§ **Action item**
State how many lines in the listing below hold the string "turquoise"; nothing else is wanted.

§ **Entries provided**
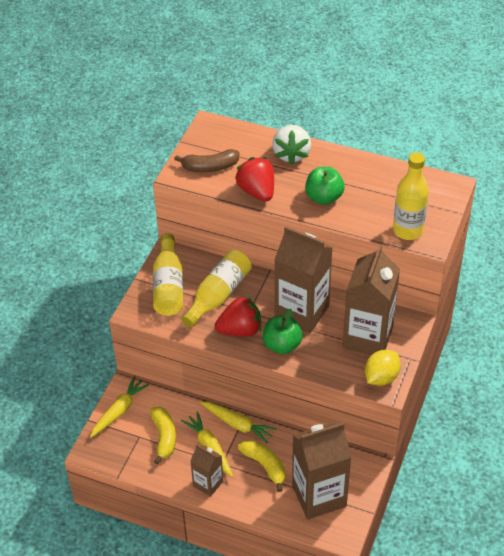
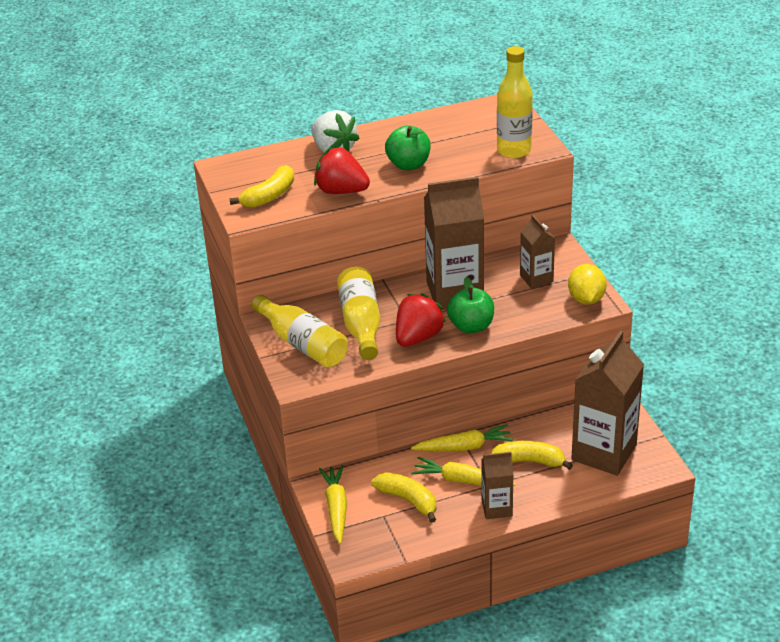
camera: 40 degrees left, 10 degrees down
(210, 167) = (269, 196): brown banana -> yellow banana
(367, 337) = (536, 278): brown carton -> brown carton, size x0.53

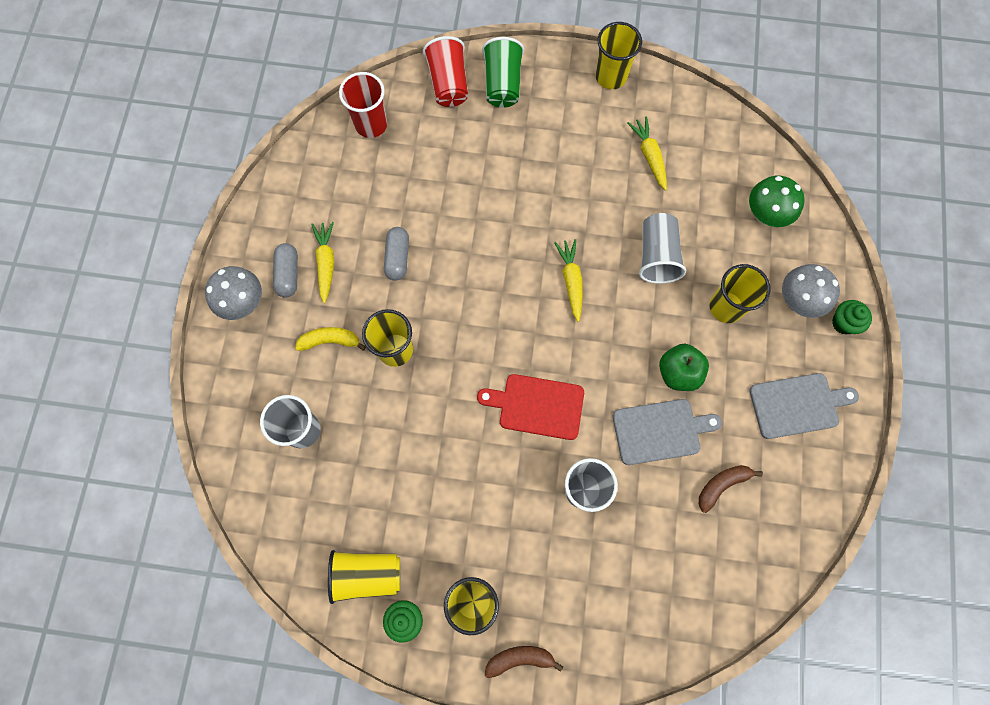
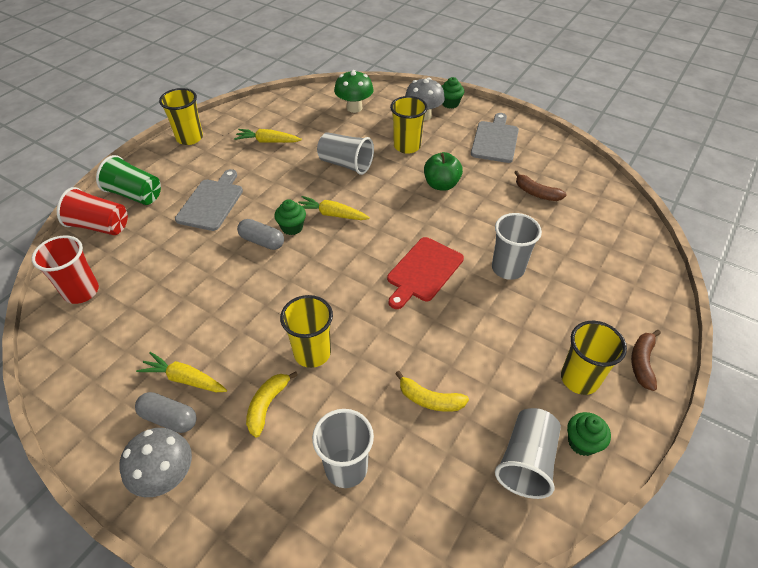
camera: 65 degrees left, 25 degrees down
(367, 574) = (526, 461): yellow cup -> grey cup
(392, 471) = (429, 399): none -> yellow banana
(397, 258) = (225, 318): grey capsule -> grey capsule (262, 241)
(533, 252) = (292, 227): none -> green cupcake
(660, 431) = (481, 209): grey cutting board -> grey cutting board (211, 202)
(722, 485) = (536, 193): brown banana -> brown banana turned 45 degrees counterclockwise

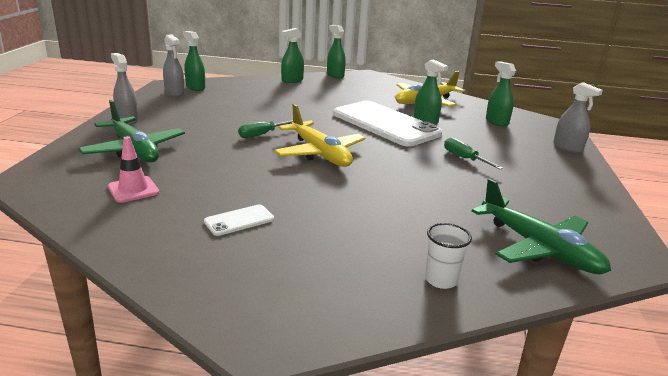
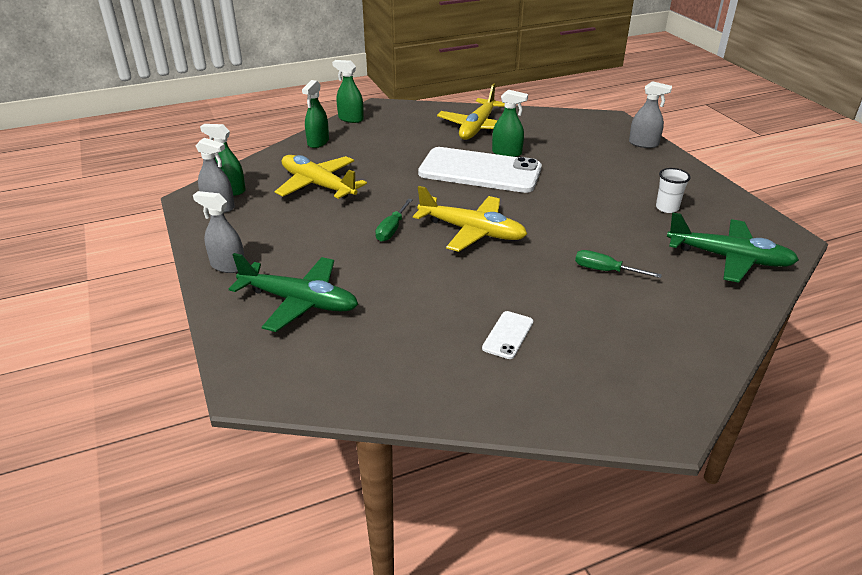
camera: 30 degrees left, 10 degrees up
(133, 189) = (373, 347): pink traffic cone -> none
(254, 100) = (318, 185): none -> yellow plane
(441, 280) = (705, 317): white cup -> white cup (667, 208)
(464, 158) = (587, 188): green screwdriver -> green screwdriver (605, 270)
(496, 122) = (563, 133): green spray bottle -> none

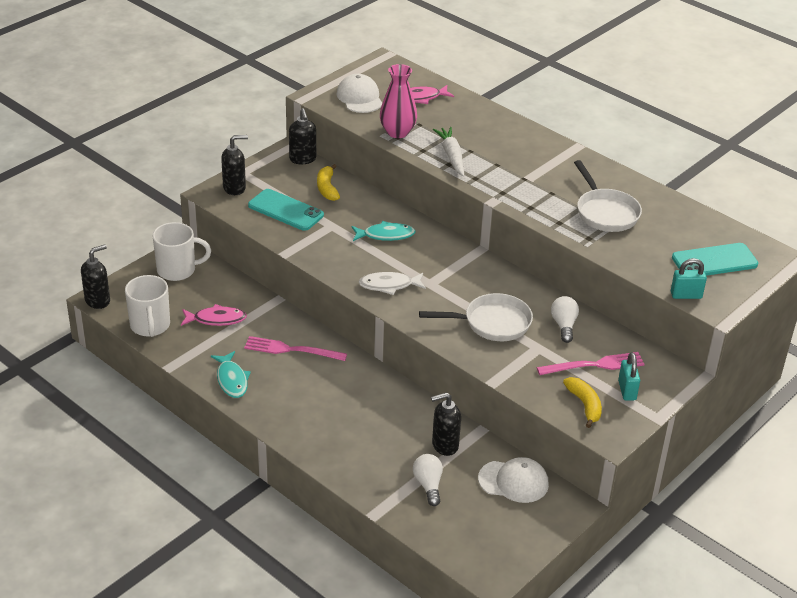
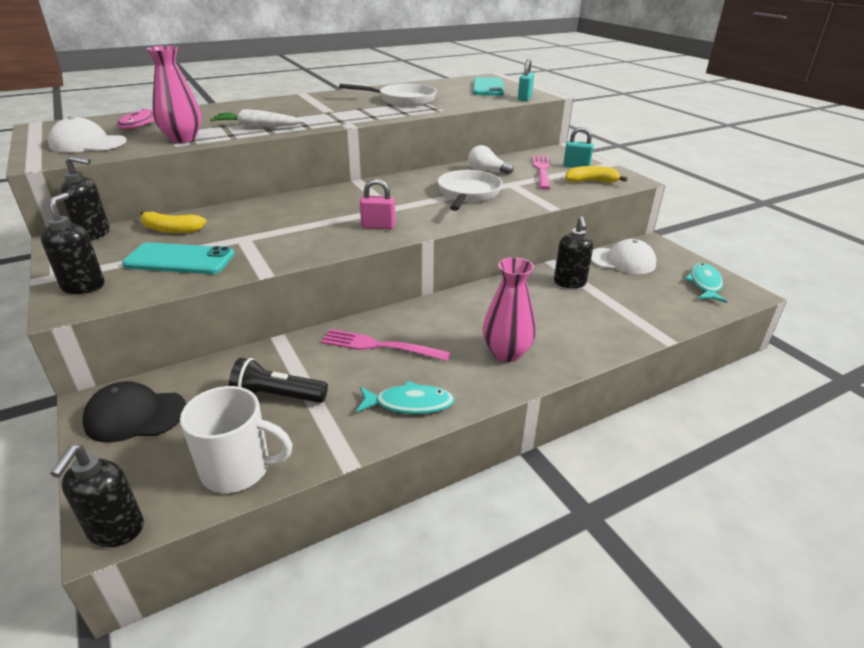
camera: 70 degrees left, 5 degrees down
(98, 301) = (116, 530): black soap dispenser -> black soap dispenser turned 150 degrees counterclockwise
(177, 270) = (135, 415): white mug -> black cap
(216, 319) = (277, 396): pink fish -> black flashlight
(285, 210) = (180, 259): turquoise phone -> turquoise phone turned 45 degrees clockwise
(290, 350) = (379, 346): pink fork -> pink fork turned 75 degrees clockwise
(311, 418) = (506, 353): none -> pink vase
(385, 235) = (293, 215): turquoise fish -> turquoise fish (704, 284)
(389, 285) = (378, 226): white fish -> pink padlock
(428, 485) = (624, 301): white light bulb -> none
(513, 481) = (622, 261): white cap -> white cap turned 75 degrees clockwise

§ **Answer box**
2